(Satellite object listings)
╭──
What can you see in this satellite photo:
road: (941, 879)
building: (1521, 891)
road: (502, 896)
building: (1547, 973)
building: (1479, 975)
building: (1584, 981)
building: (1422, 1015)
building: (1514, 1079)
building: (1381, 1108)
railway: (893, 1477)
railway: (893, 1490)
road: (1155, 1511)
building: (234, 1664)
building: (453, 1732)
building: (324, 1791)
╰──
╭──
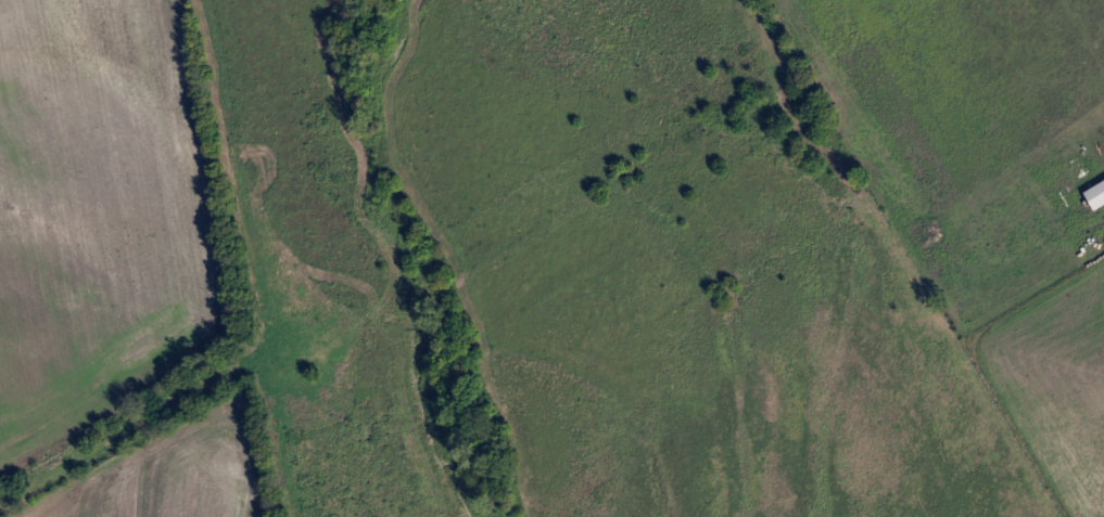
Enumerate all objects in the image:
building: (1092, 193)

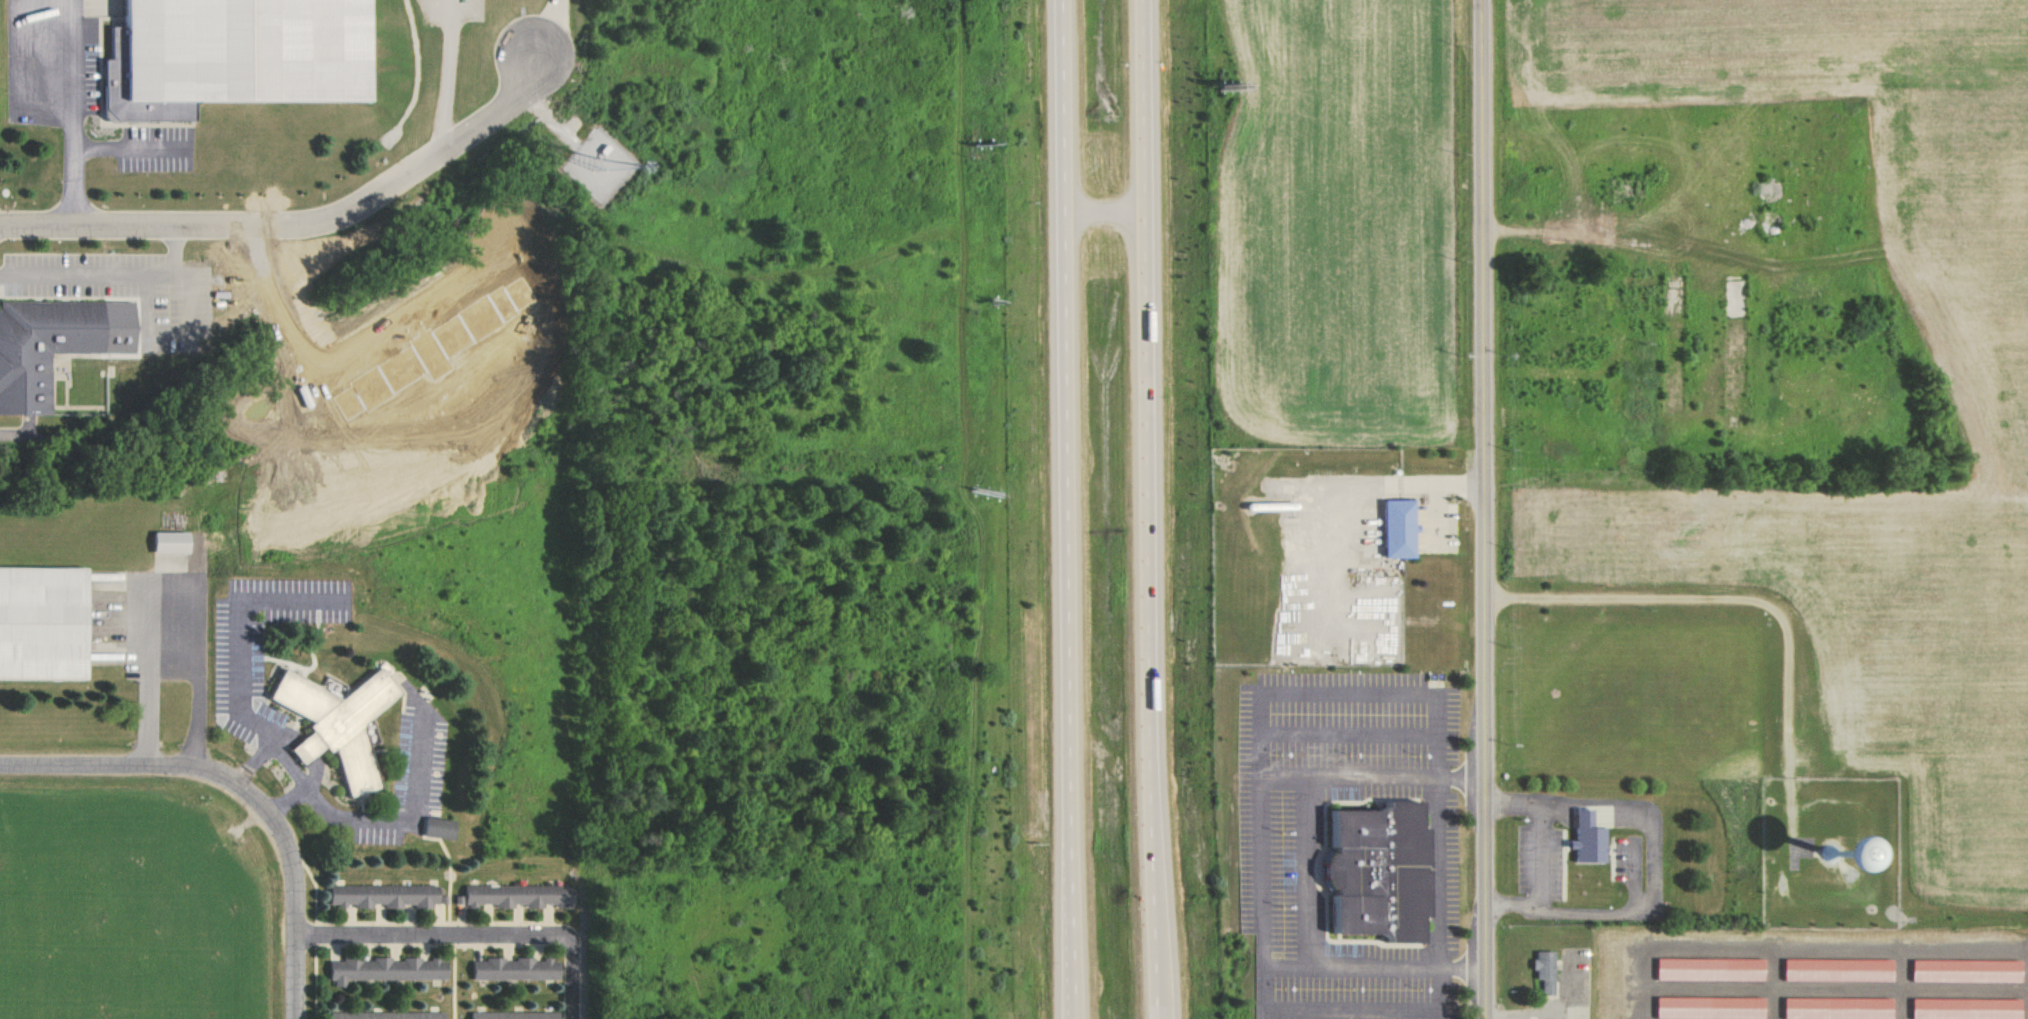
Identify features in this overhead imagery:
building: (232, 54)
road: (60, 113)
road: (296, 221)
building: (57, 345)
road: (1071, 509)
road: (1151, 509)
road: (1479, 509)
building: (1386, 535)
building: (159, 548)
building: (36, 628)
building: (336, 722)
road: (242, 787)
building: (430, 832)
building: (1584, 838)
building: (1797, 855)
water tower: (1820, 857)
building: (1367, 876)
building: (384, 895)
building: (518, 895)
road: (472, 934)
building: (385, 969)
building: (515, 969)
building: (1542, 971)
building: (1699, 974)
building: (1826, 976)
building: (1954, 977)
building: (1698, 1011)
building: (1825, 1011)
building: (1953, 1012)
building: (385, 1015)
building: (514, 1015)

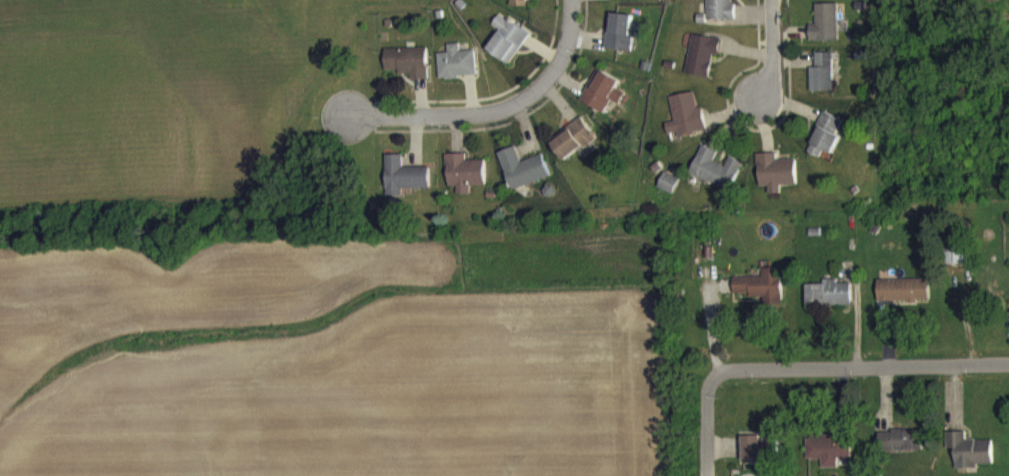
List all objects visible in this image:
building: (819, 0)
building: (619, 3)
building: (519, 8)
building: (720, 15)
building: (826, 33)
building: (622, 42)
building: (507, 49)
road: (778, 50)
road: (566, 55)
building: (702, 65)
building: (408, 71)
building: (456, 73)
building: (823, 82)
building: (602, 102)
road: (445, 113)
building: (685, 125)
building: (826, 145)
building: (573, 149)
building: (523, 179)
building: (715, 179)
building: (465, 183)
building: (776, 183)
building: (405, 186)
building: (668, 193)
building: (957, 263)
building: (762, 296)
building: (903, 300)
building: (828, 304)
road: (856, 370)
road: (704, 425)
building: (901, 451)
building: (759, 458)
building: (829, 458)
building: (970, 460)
╰──
**Job**:
In the data above, find each line that uses the string "objects". Copy it.

**Expected answer**:
Enumerate all objects in the image:
List all objects visible in this image:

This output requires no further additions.